DATA EXTRACT »
━━━━━━━━━━━━━━━━━━━━━━━━━━━━━━

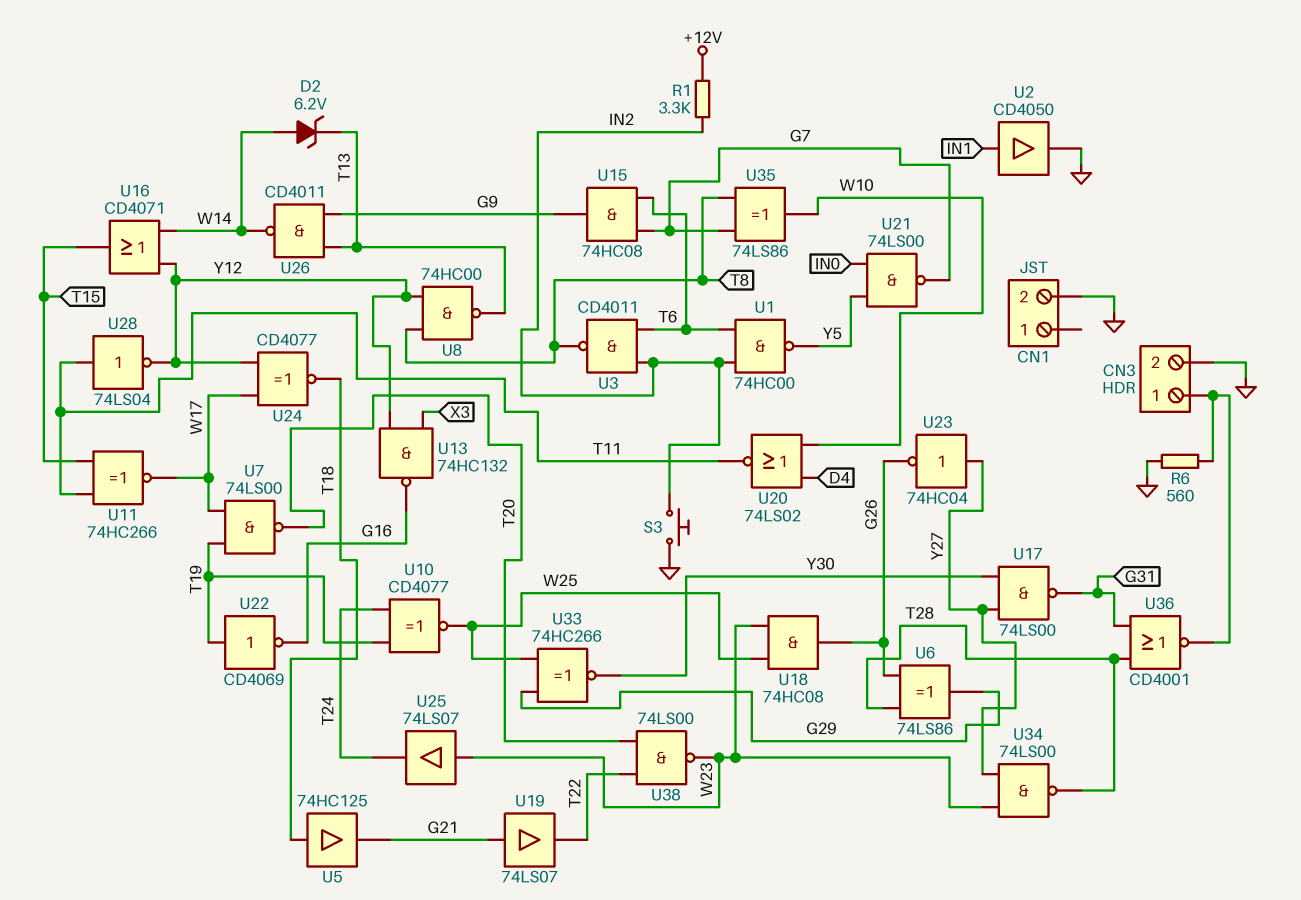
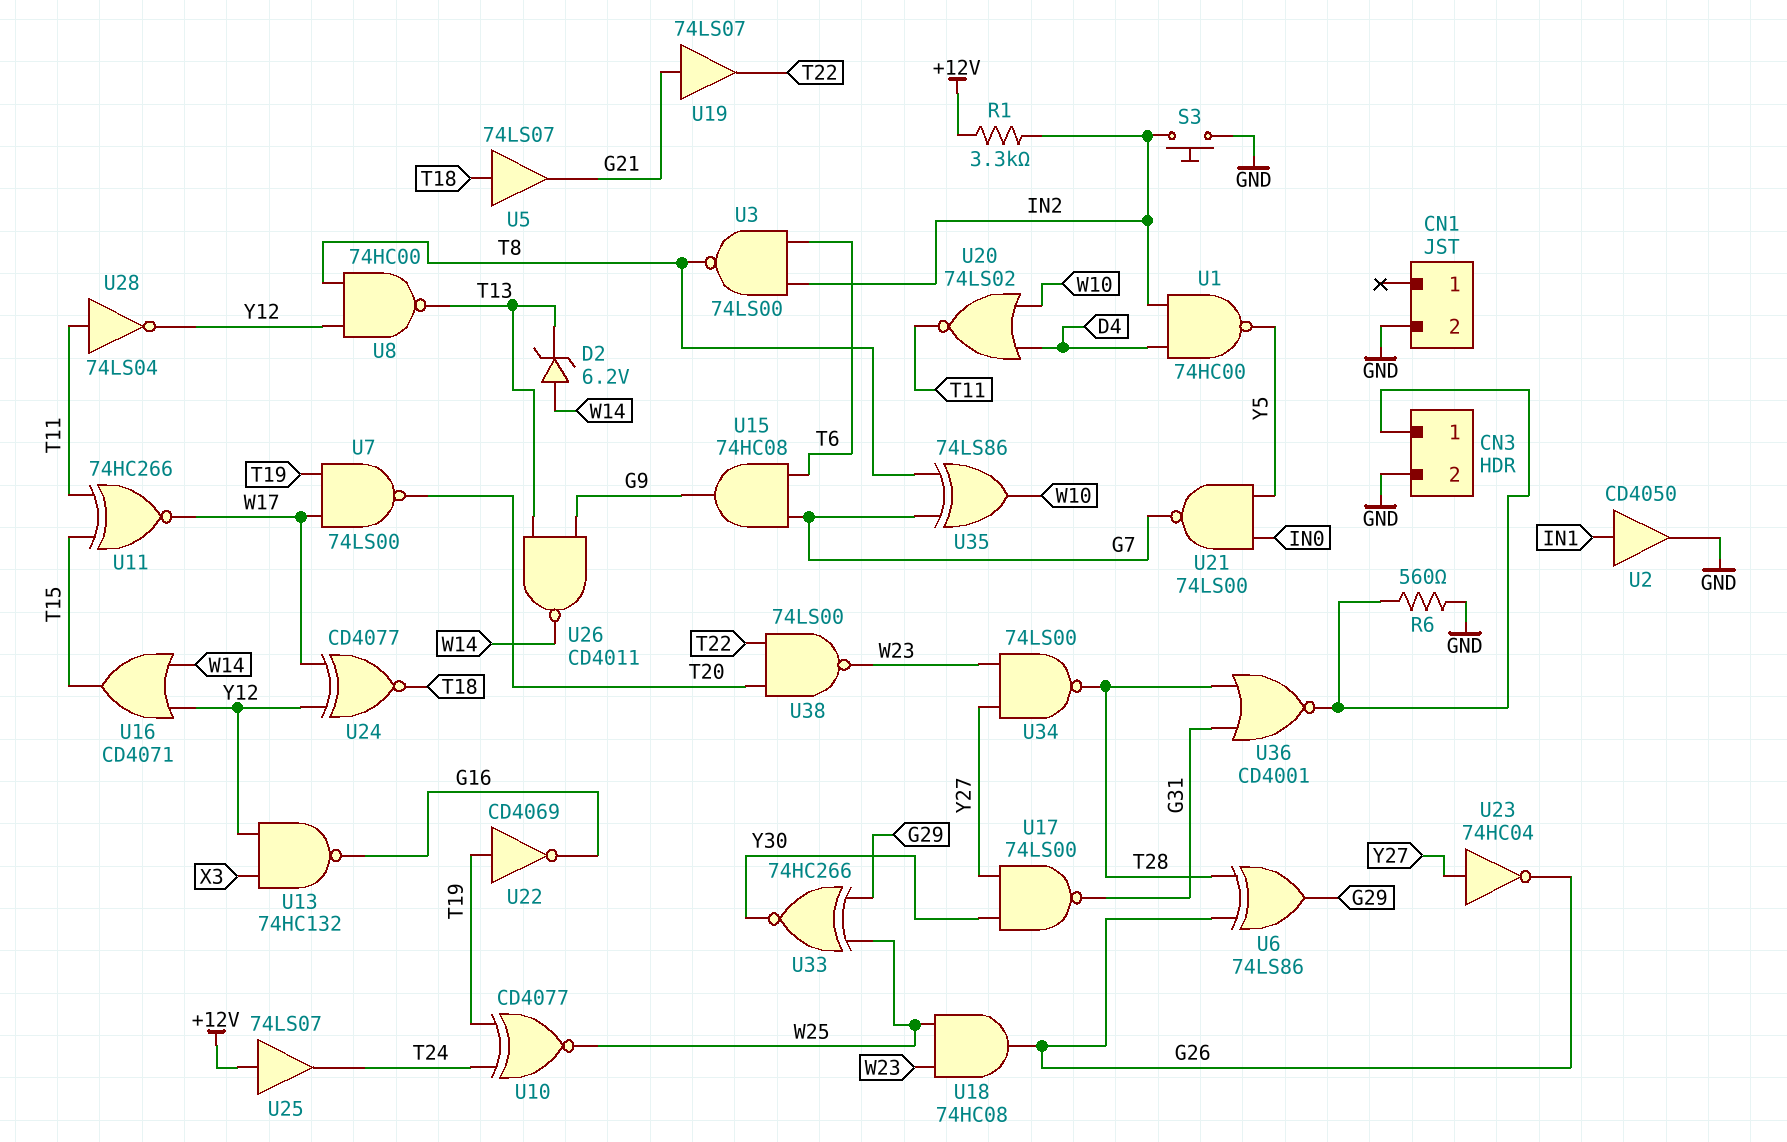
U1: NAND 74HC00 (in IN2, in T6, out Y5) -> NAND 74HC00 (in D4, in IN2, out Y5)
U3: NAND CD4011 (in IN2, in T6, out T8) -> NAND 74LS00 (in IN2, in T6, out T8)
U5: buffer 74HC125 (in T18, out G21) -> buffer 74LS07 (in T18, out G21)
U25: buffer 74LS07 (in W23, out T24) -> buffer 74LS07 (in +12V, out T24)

━━━━━━━━━━━━━━━━━━━━━━━━━━━━━━

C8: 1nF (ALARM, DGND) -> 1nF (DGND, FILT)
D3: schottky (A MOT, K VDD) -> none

━━━━━━━━━━━━━━━━━━━━━━━━━━━━━━

EXERCISE REQUIREMENTS »
Wherever the word "NAND" turns up in a line of the entries above, copy that line.

RESULT OF THE EXERCISE »
U1: NAND 74HC00 (in IN2, in T6, out Y5) -> NAND 74HC00 (in D4, in IN2, out Y5)
U3: NAND CD4011 (in IN2, in T6, out T8) -> NAND 74LS00 (in IN2, in T6, out T8)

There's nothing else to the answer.